EXERCISE BRIEF: The reply should contain only the lines from the start of the records through the line with "none -> blue 1x2 brick [411,255,482,368]", reproduced verbatim and without pictures.

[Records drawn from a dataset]
....

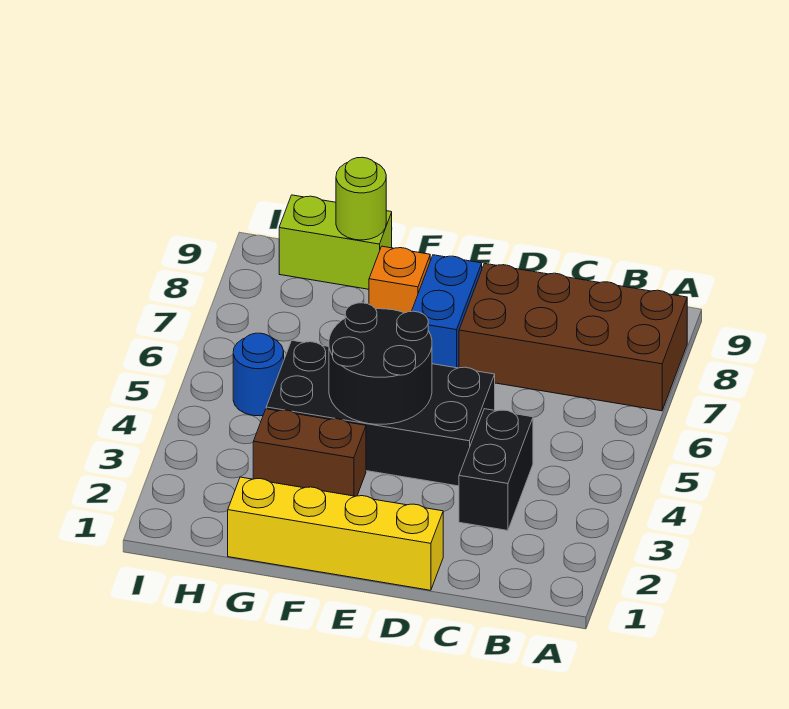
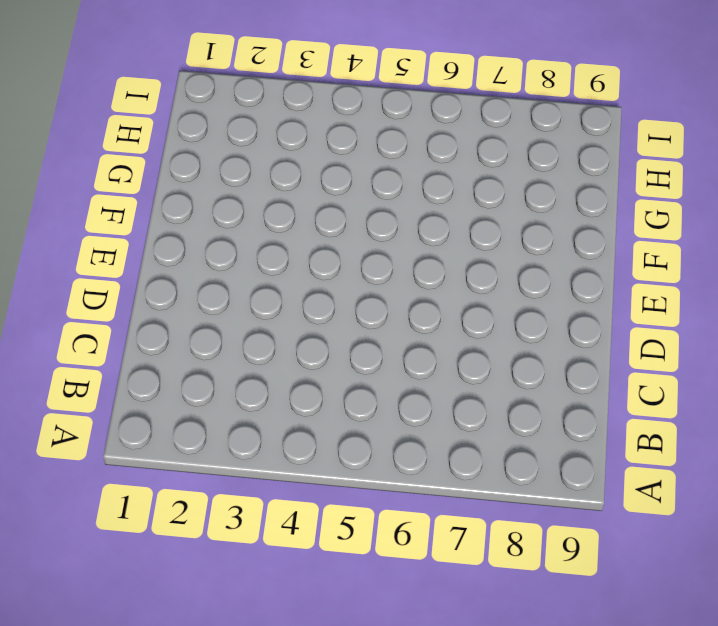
none -> brown 2x4 brick [459,263,687,411]
none -> black 1x2 brick [459,409,533,531]

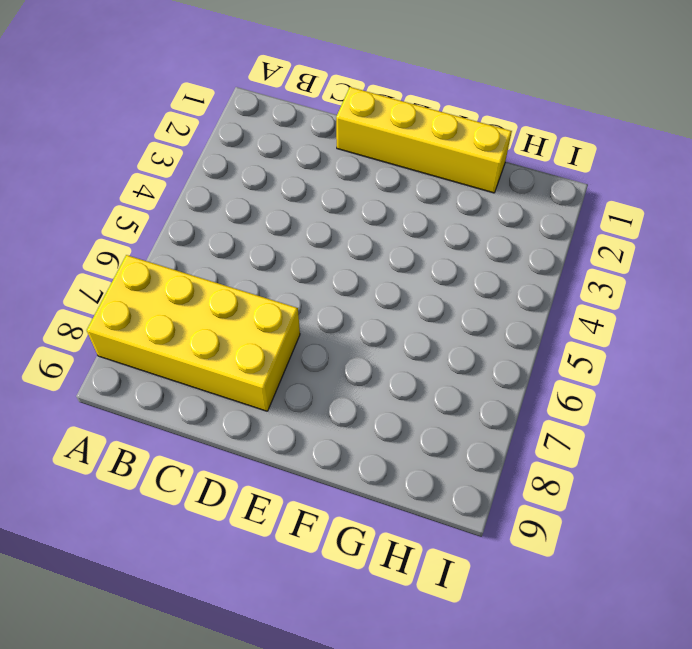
yellow 2x4 brick [87,255,300,411] -> brown 2x4 brick [459,263,687,411]
none -> black 1x2 brick [459,409,533,531]
none -> black 2x4 brick [266,340,495,486]

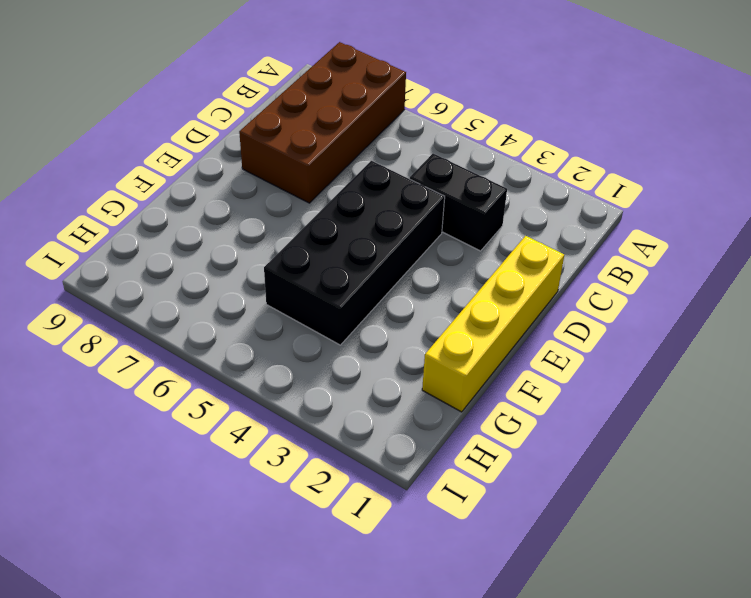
none -> blue 1x2 brick [411,255,482,368]
none -> brown 1x2 brick [253,409,366,496]

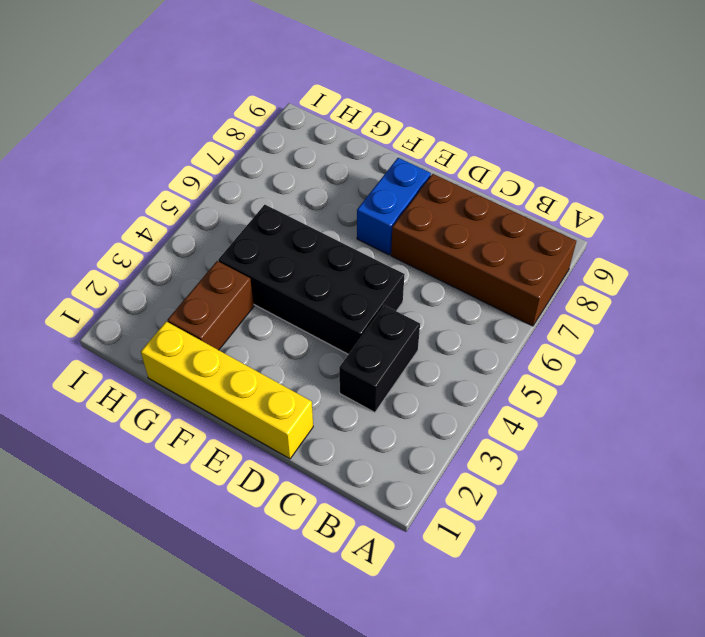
brown 1x2 brick [168,261,254,350] -> brown 1x2 brick turned to [253,409,366,496]
none -> orange 1x1 brick [369,246,430,313]
none -> lime 1x2 brick [279,195,392,289]

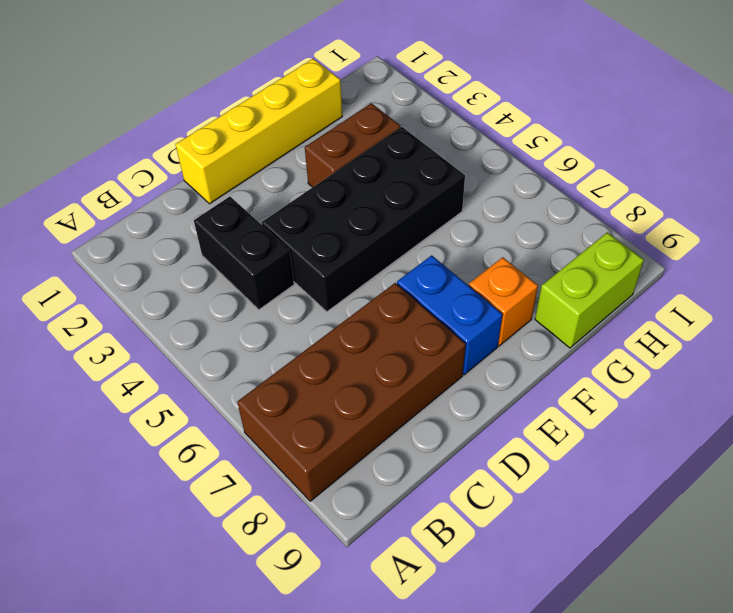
none -> blue 1x1 round brick [233,333,284,416]
none -> black 2x2 round brick [329,303,432,424]

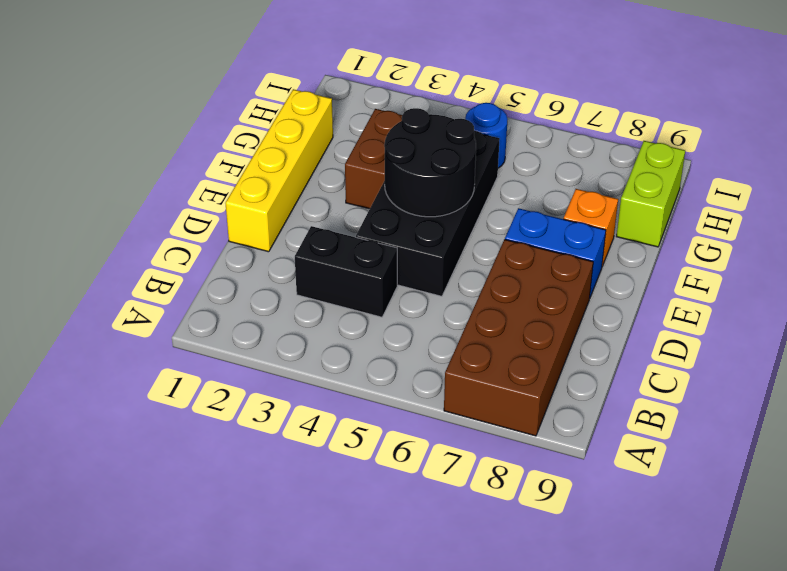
none -> lime 1x1 round brick [336,157,386,240]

....

OUTPUT FOR THIS TASK:
none -> brown 2x4 brick [459,263,687,411]
none -> black 1x2 brick [459,409,533,531]

yellow 2x4 brick [87,255,300,411] -> brown 2x4 brick [459,263,687,411]
none -> black 1x2 brick [459,409,533,531]
none -> black 2x4 brick [266,340,495,486]

none -> blue 1x2 brick [411,255,482,368]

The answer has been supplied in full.